━━ Given records

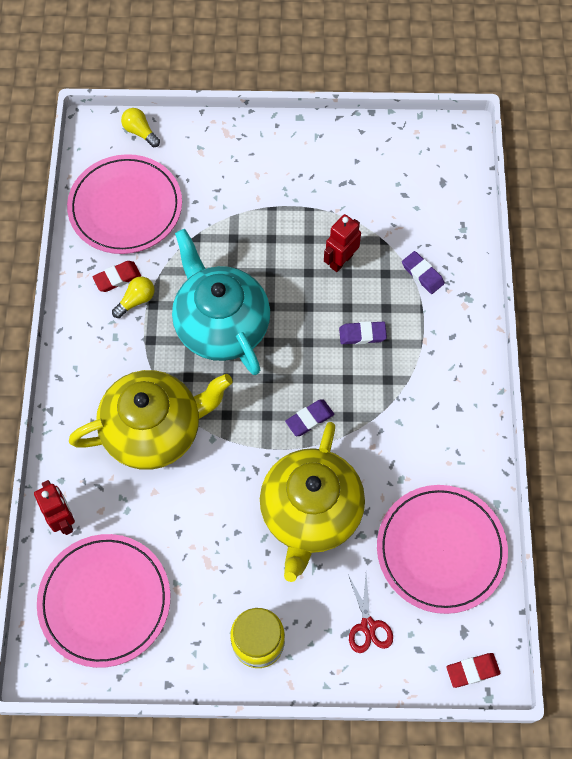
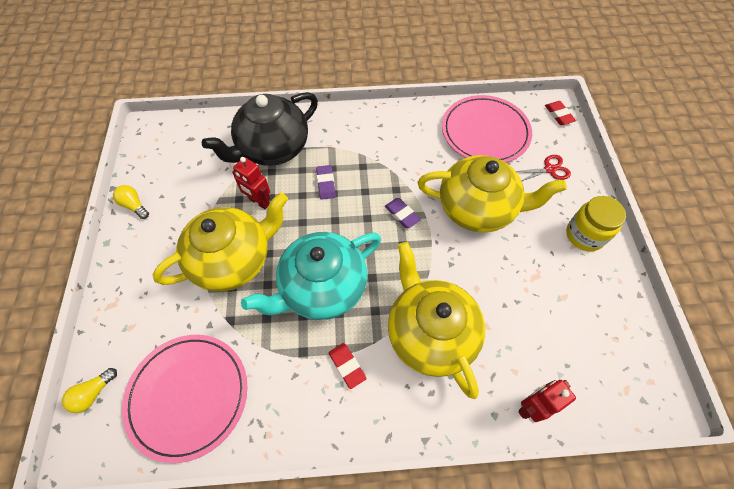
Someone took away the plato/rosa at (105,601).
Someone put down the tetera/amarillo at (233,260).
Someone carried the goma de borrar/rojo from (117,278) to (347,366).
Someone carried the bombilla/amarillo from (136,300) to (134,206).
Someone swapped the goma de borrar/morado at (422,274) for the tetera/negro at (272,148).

━━━━

What you have to do:
Every line between the one holding "Someone carried the goma" and the end of the listing above, inclusive, must be transcribed exactly; omit all others.

Response area:
Someone carried the goma de borrar/rojo from (117,278) to (347,366).
Someone carried the bombilla/amarillo from (136,300) to (134,206).
Someone swapped the goma de borrar/morado at (422,274) for the tetera/negro at (272,148).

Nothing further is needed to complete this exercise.